Your instructions
Excerpt from the entries below: please repeat exactly the lines from the one containing "[(562,428),(553,459),(562,462),(562,428)]" through the last one, both ends included, with no pictures.

(Source material begins)

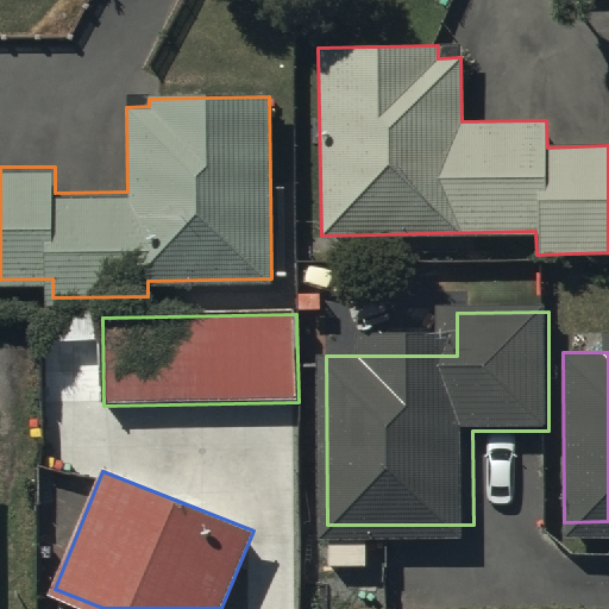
All buildings are outlined.
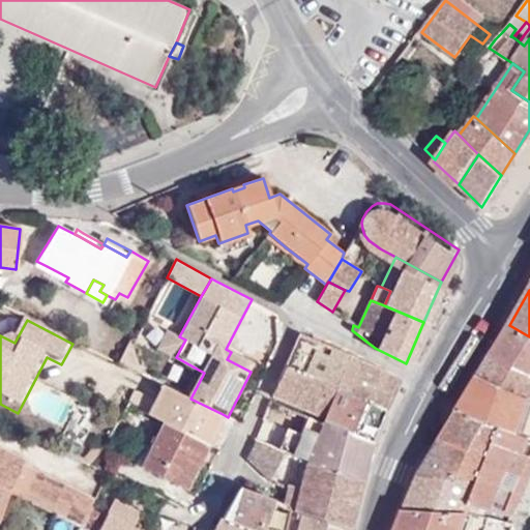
[(529,336),(509,325),(493,353),(519,367),(529,372),(529,336)]
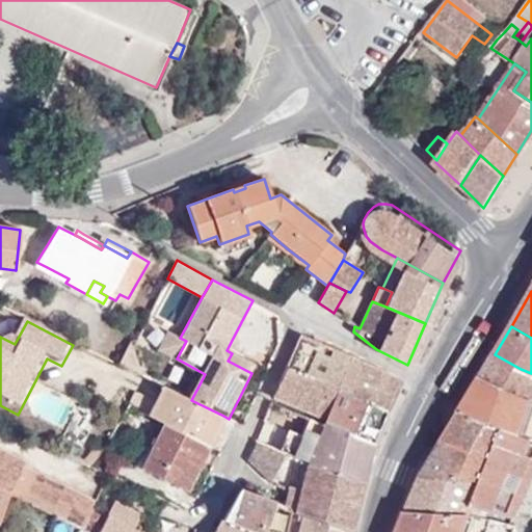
[(180,338),(168,331),(158,349),(160,350),(177,358),(186,341),(180,338)]
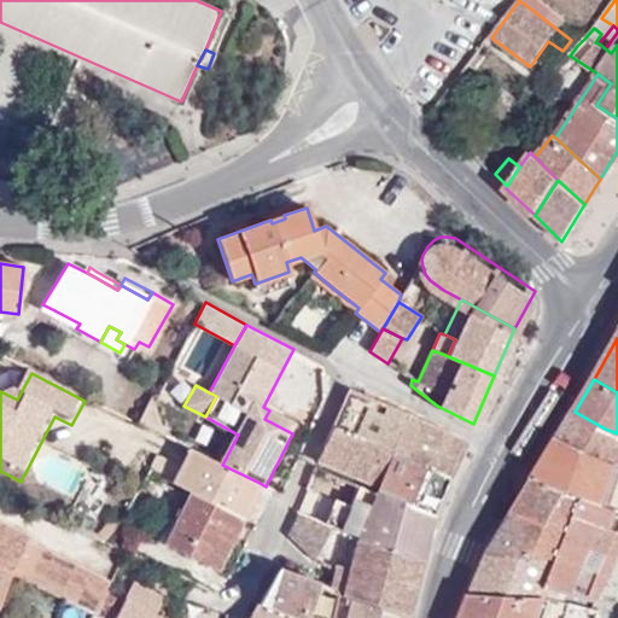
[(378,488),(391,455),(448,479),(464,441),(348,389),(318,462),(378,488)]
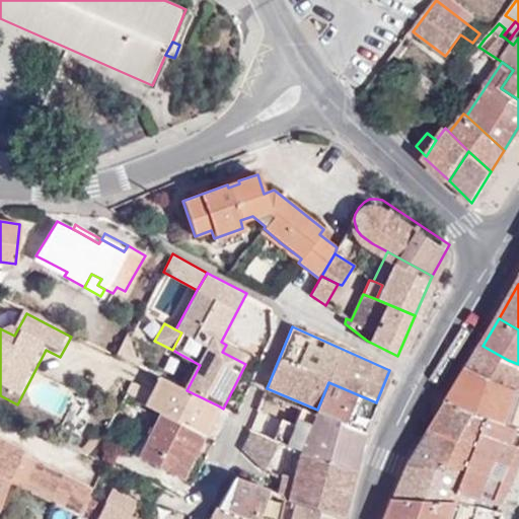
[(130,336),(117,355),(137,365),(130,336)]
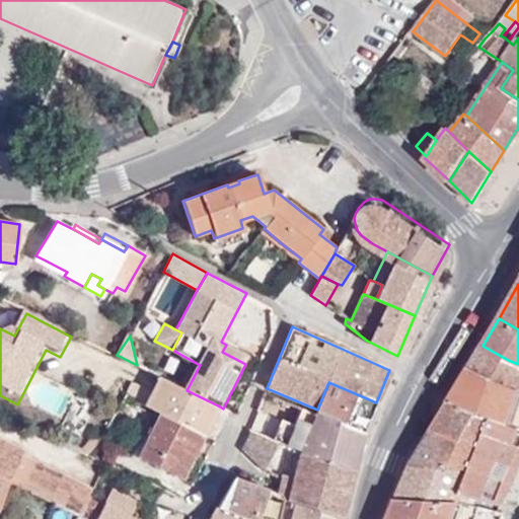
[(245,364),(249,357),(226,345),(222,352),(245,364)]
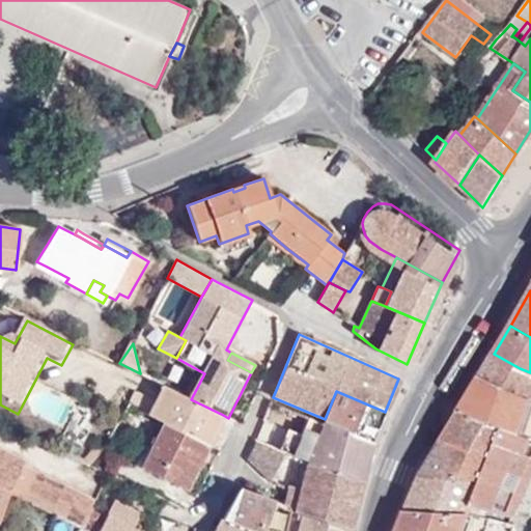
[(530,372),(520,368),(494,354),(481,374),(530,399),(530,372)]
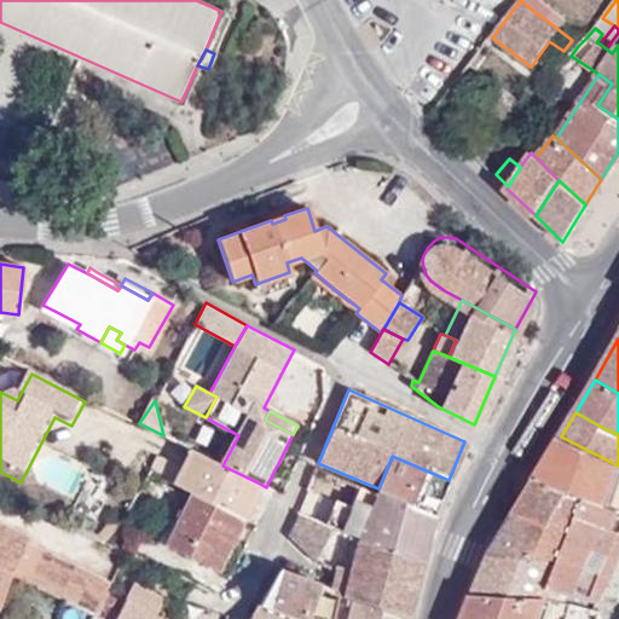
[(618,470),(618,466),(561,437),(537,478),(588,498),(608,504),(618,470)]
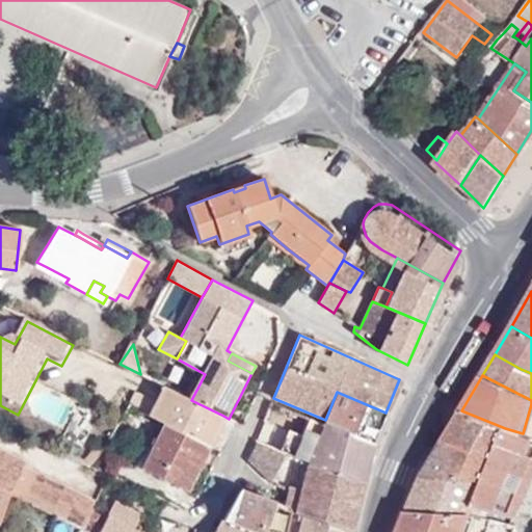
[(209,444),(223,416),(191,400),(164,387),(150,414),(150,415),(159,419),(209,444)]
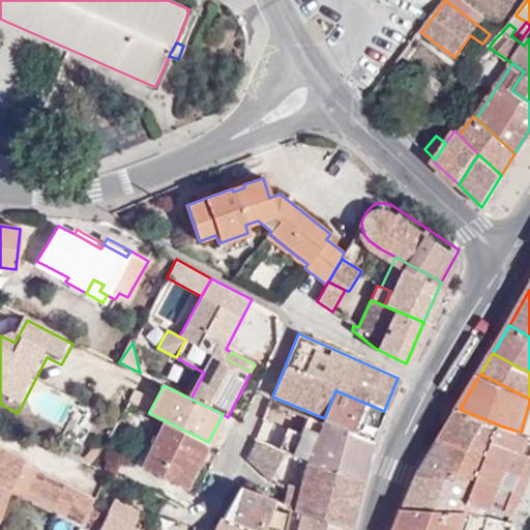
[(324,418),(323,421),(371,442),(384,411),(335,390),(324,418)]
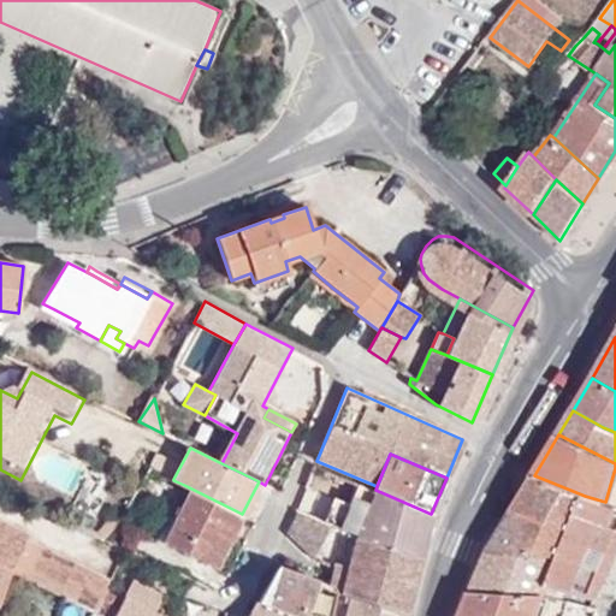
[(102,473),(92,467),(83,484),(94,490),(102,473)]
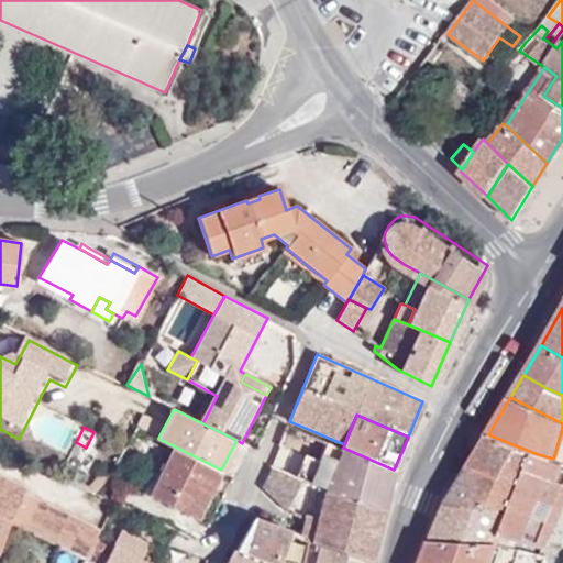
[(562,428),(553,459),(562,462),(562,428)]
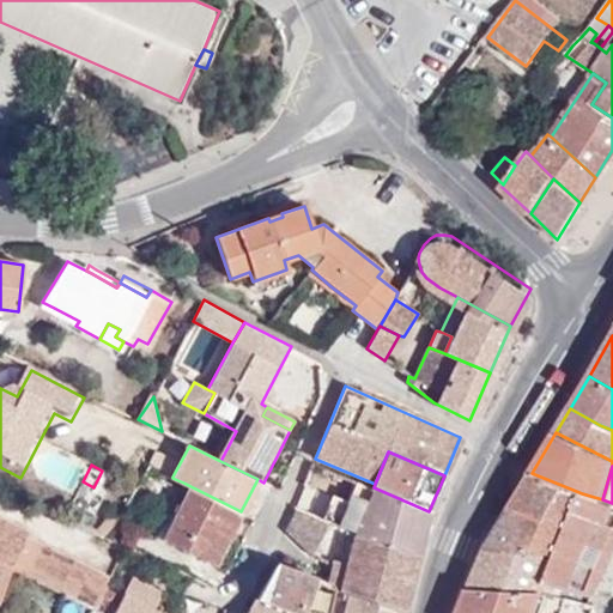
[(582,493),(532,473),(513,505),(569,526),(582,493)]
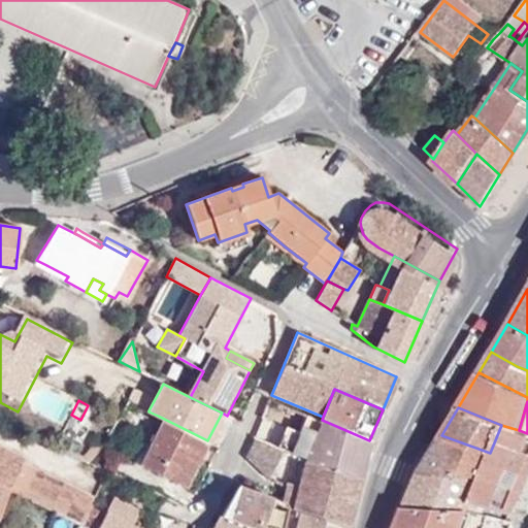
[(79,446),(90,425),(80,420),(71,415),(69,419),(66,418),(62,425),(67,427),(62,437),(79,446)]
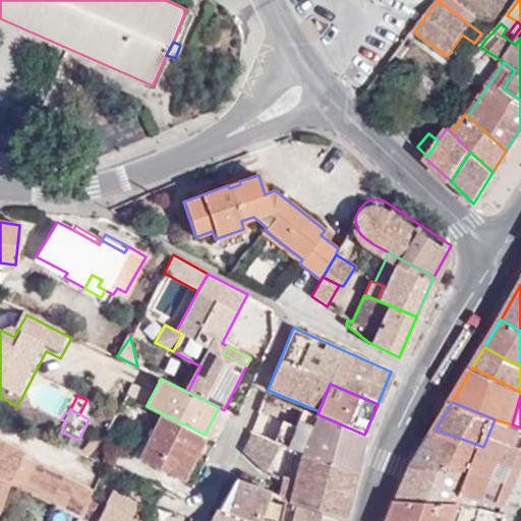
[(301,455),(355,470),(364,435),(317,414),(316,416),(301,409),(294,425),(284,421),(283,422),(275,442),(280,444),(301,452),(301,455)]
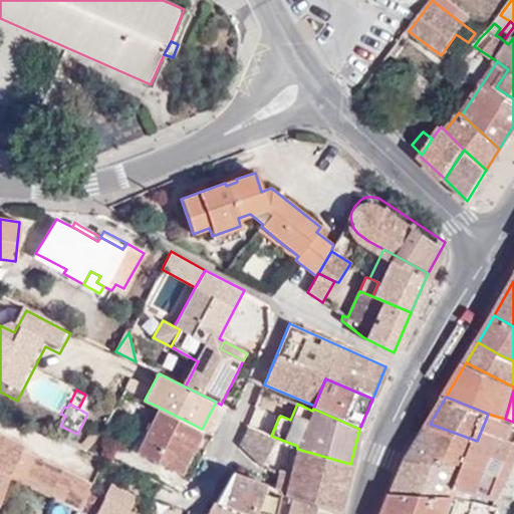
[(180,474),(202,429),(154,405),(132,450),(180,474)]
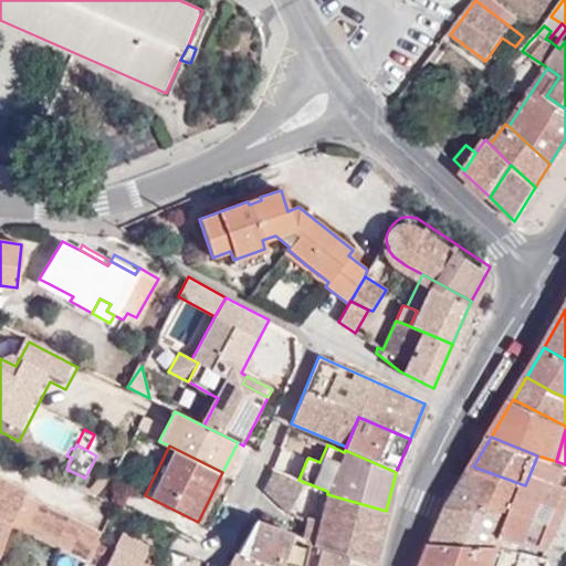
[(307,459),(282,448),(273,468),(299,480),(307,459)]
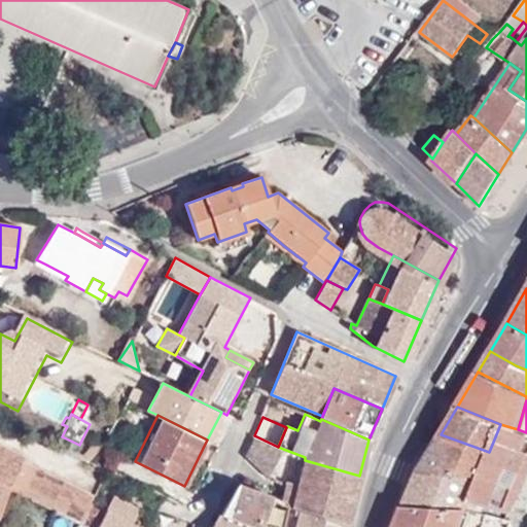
[(526,432),(518,429),(500,424),(489,452),(469,502),(484,505),(512,513),(526,479),(526,432)]
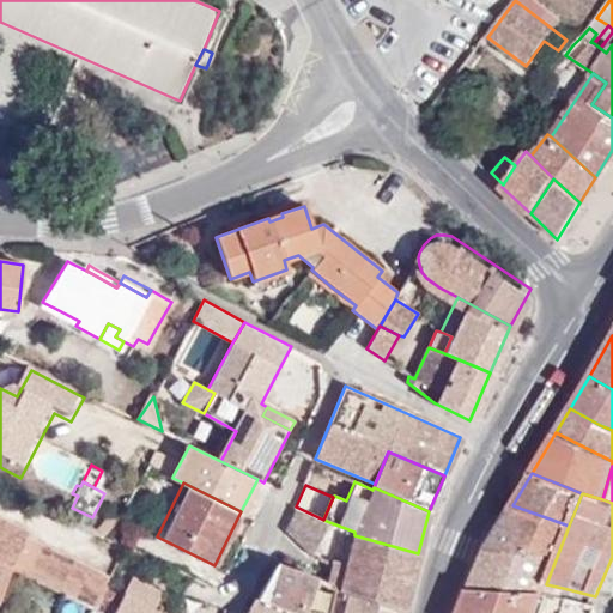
[(513,505),(486,548),(468,588),(542,592),(546,584),(569,526),(513,505)]
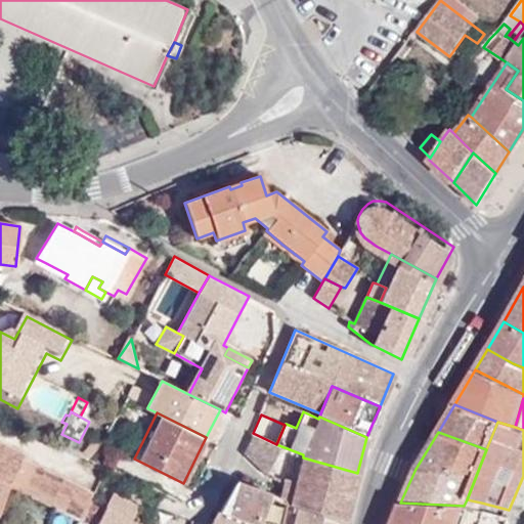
[(245,452),(267,472),(281,446),(276,444),(253,433),(245,452)]
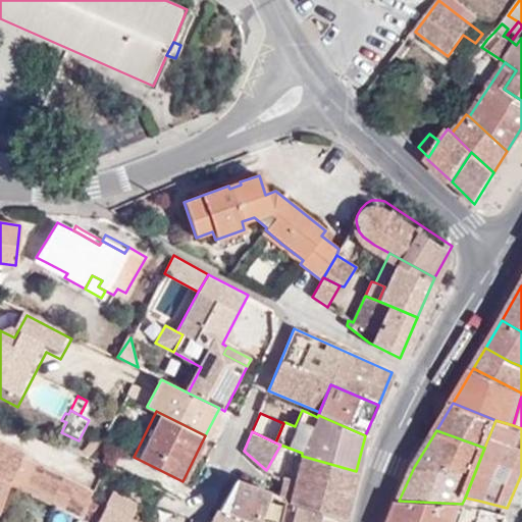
[(23,452),(0,439),(0,477),(8,482),(20,457),(23,452)]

(Source material ends)

Solved problem
[(562,428),(553,459),(562,462),(562,428)]
[(582,493),(532,473),(513,505),(569,526),(582,493)]
[(79,446),(90,425),(80,420),(71,415),(69,419),(66,418),(62,425),(67,427),(62,437),(79,446)]
[(301,455),(355,470),(364,435),(317,414),(316,416),(301,409),(294,425),(284,421),(283,422),(275,442),(280,444),(301,452),(301,455)]
[(180,474),(202,429),(154,405),(132,450),(180,474)]
[(307,459),(282,448),(273,468),(299,480),(307,459)]
[(526,432),(518,429),(500,424),(489,452),(469,502),(484,505),(512,513),(526,479),(526,432)]
[(513,505),(486,548),(468,588),(542,592),(546,584),(569,526),(513,505)]
[(245,452),(267,472),(281,446),(276,444),(253,433),(245,452)]
[(23,452),(0,439),(0,477),(8,482),(20,457),(23,452)]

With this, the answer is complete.